## PROBLEM TO WORK ON
Scan the lines below for "camera" and copy the matches.
*-*-*
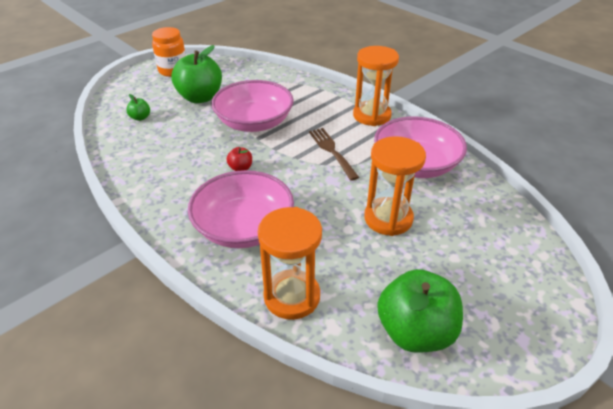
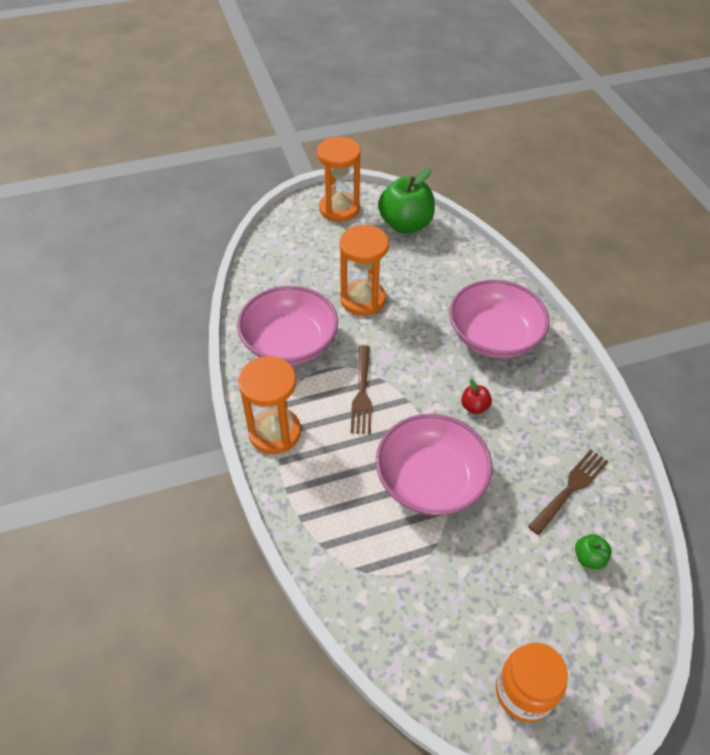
camera: 155 degrees left, 10 degrees up
green apple [171,45,222,103] -> none
orange hourglass [258,207,322,320] -> orange hourglass moved to [317,137,361,222]
none -> brown fork [528,449,609,535]

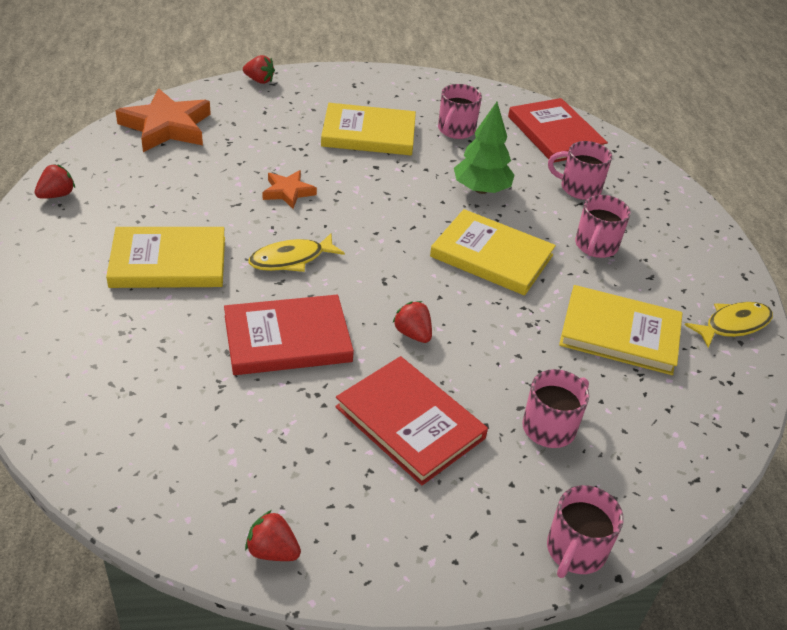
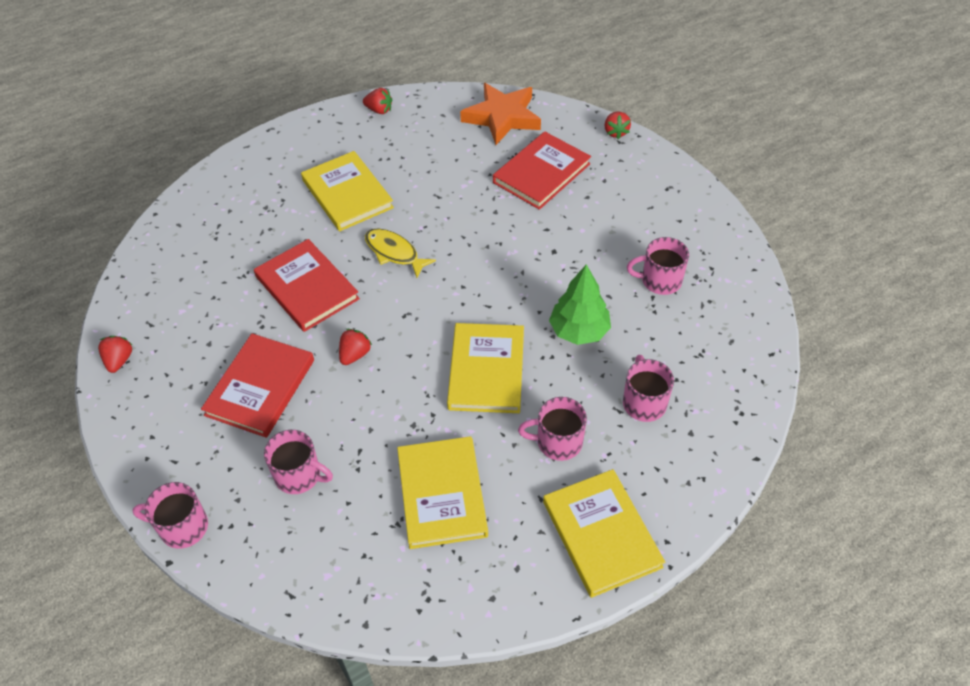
camera: 70 degrees right, 10 degrees up
orange star [262,170,317,209] -> none
yellow book [321,103,416,155] -> yellow book moved to [543,469,665,598]
red book [508,98,608,163] -> red book moved to [493,131,591,210]
yellow fish [685,302,773,348] -> none

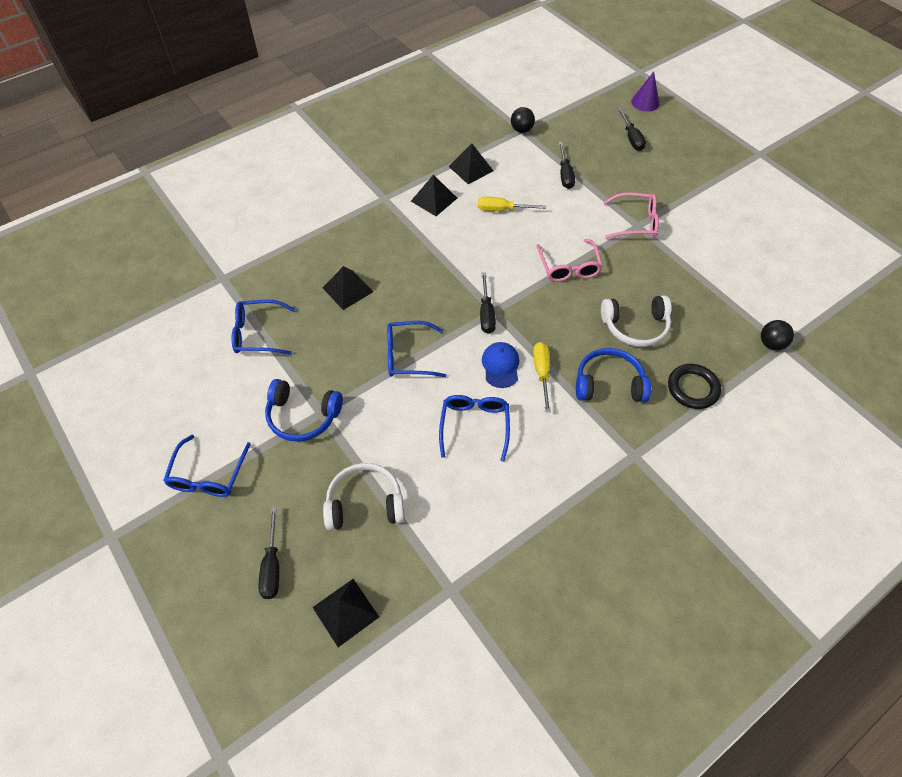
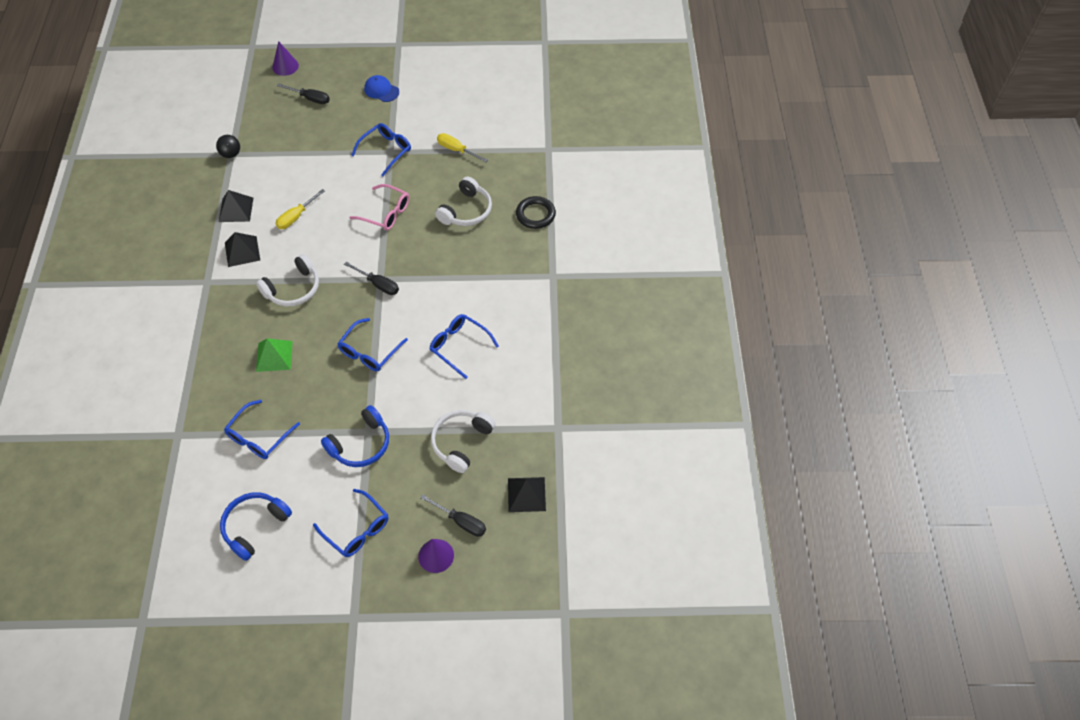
camera: 55 degrees left, 0 degrees up
black pyramid [323,266,373,310] -> green pyramid [256,338,293,372]
blue cap [482,342,519,388] -> blue cap moved to [364,75,399,102]
yellow screwdriver [533,342,551,412] -> yellow screwdriver moved to [437,133,488,162]
black screwdriver [559,142,575,189] -> none
blue headphones [576,348,651,402] -> blue headphones moved to [220,492,292,561]
pink glasses [603,192,659,239] -> blue glasses [351,123,411,176]
black ball [761,320,794,350] -> none
none -> white headphones [256,254,319,307]
none -> purple cone [418,539,454,573]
*-*-*
## EXERCISE SOLUTION
camera: 155 degrees left, 10 degrees up
camera: 70 degrees right, 10 degrees up
camera: 55 degrees left, 0 degrees up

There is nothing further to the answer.